◆ **WHAT THIS TASK INVOLVES**
Reading the records below, how many lines contain "wallet"? Respond with a number and nothing else.
● ● ● ●
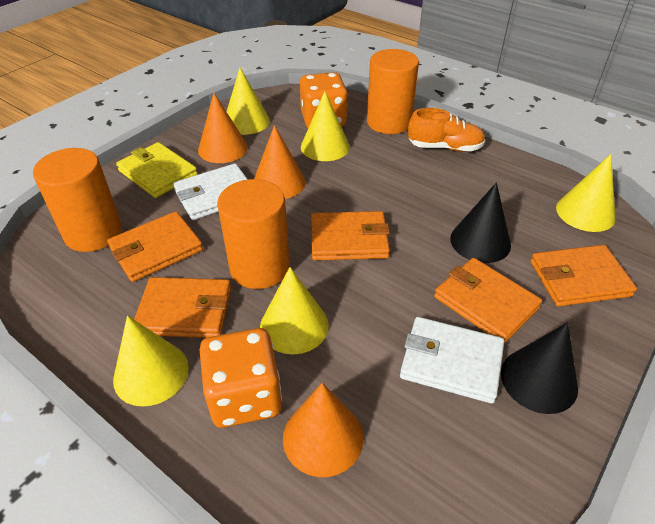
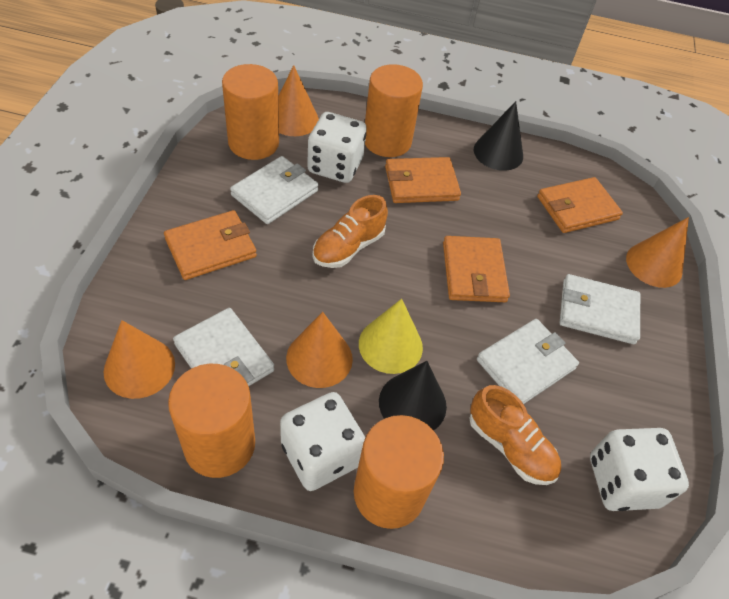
orange cone: 3 -> 4
orange cylinder: 3 -> 4
orange dice: 2 -> 0
orange shoe: 1 -> 2
orange wallet: 5 -> 4
white dice: 0 -> 3
white wallet: 2 -> 4
yellow cone: 5 -> 1
yellow wallet: 1 -> 0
● ● ● ●
◆ **TASK RESPONSE**
3